*Source data:*
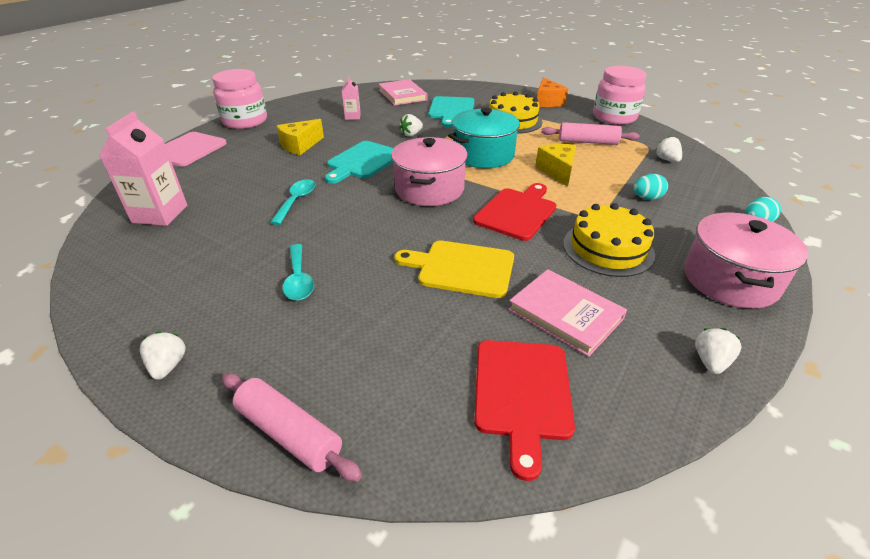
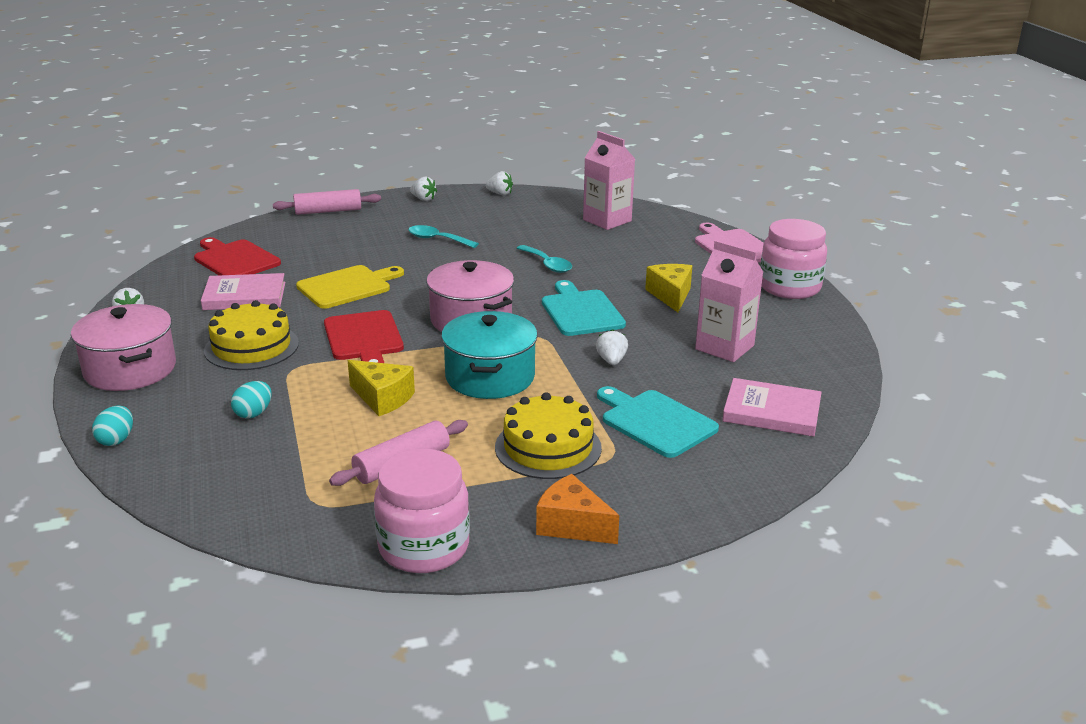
camera: 130 degrees right, 10 degrees down
(352, 116) = (724, 347): pink carton -> pink carton, size x1.87
(667, 160) = (269, 488): white strawberry -> white strawberry (500, 194)

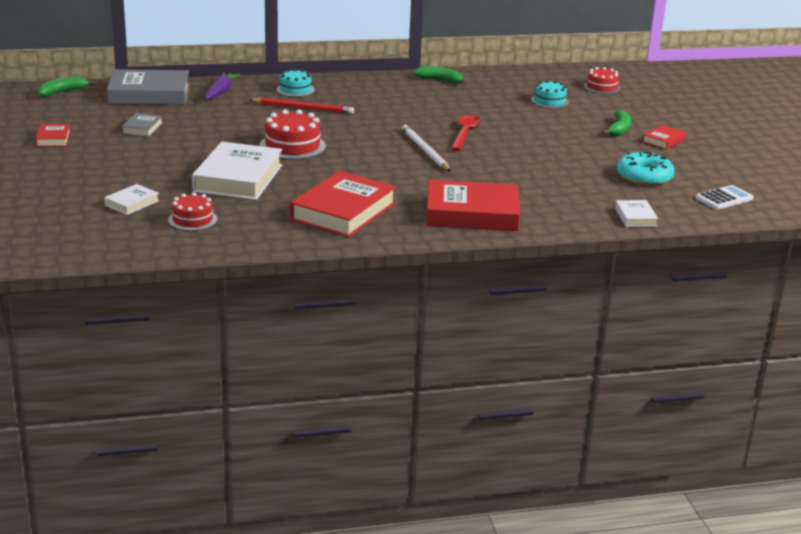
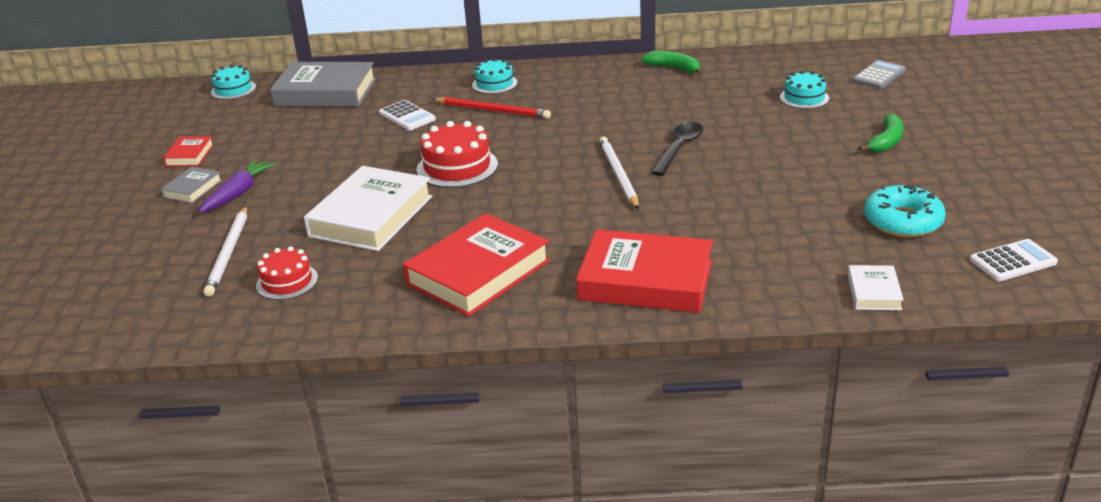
camera: 15 degrees right, 5 degrees up
(62, 92) = (233, 89): green banana -> turquoise cake
(132, 203) = (228, 253): white book -> white pencil
(142, 128) = (295, 140): grey book -> grey book (192, 189)
(220, 92) = (407, 88): purple carrot -> purple carrot (238, 193)
(231, 112) = (407, 116): none -> white calculator
(465, 134) = (679, 148): red spoon -> black spoon
(602, 87) = (879, 76): red cake -> grey calculator
(663, 140) = (944, 160): red book -> none

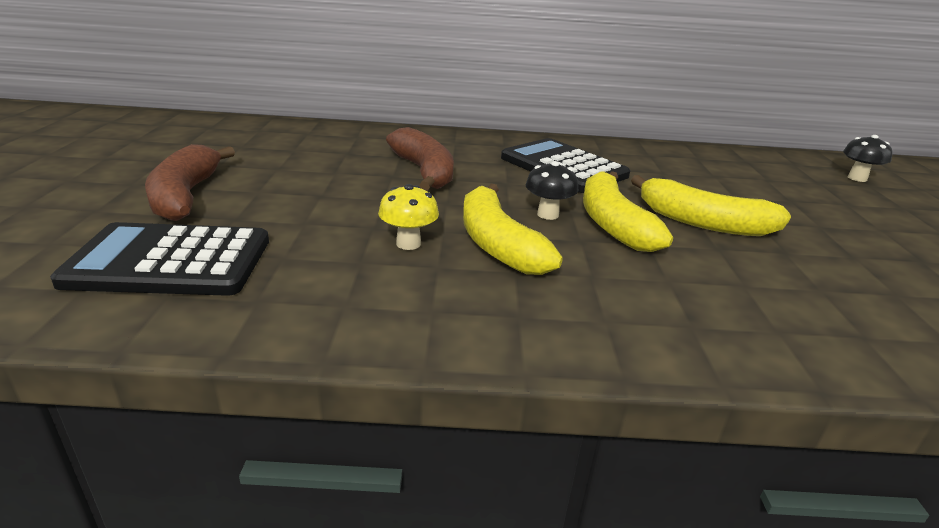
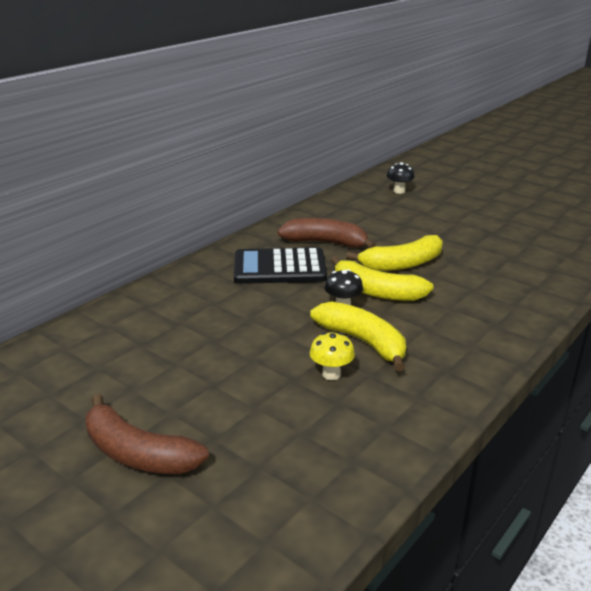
camera: 50 degrees left, 0 degrees up
(170, 261) = (260, 487): black calculator -> none
(424, 172) = (223, 324): brown banana -> brown banana (325, 243)
(497, 244) = (363, 342): yellow banana -> yellow banana turned 150 degrees counterclockwise

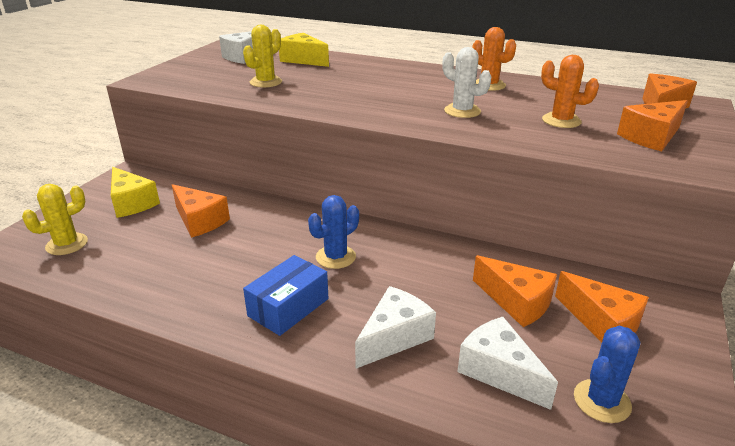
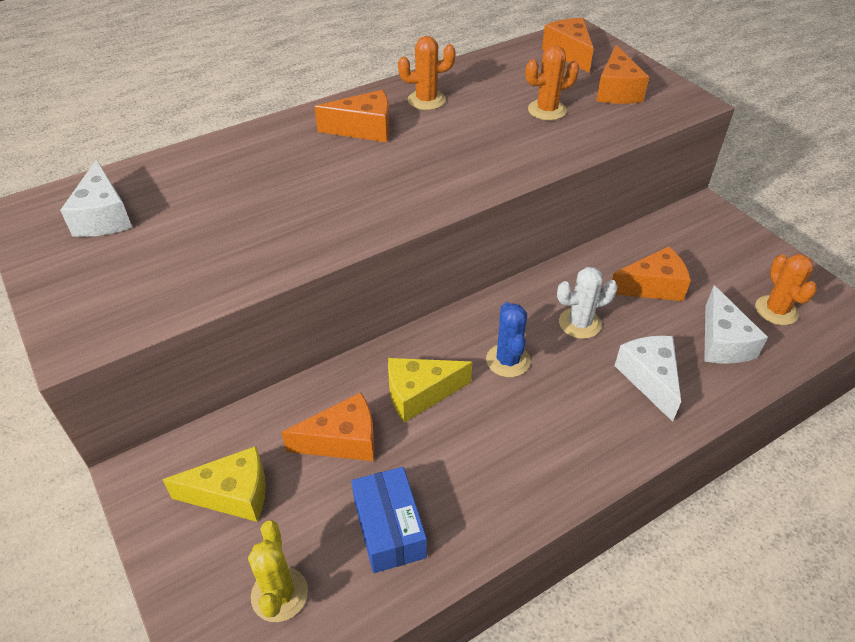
camera: 55 degrees left, 15 degrees up
(266, 82) = (231, 235): yellow cactus -> none
(288, 307) = (562, 429): blue box -> blue box (389, 528)
(303, 60) = (188, 176): yellow cheese -> yellow cheese (419, 394)
(462, 111) = (472, 147): white cactus -> white cactus (579, 323)
(499, 372) = (722, 342): white cheese -> white cheese turned 90 degrees counterclockwise
(602, 323) = (703, 260): orange cheese -> orange cheese (364, 129)
(602, 401) = (776, 310): blue cactus -> orange cactus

*Exercise requirements:* Would you reproduce the lines above, from the very first through the line containing "(132, 203) = (228, 253): white", exactly and without the pictures?

*Result for this task:*
camera: 130 degrees right, 10 degrees down
(352, 116) = (724, 347): pink carton -> pink carton, size x1.87
(667, 160) = (269, 488): white strawberry -> white strawberry (500, 194)

camera: 15 degrees right, 5 degrees up
(62, 92) = (233, 89): green banana -> turquoise cake
(132, 203) = (228, 253): white book -> white pencil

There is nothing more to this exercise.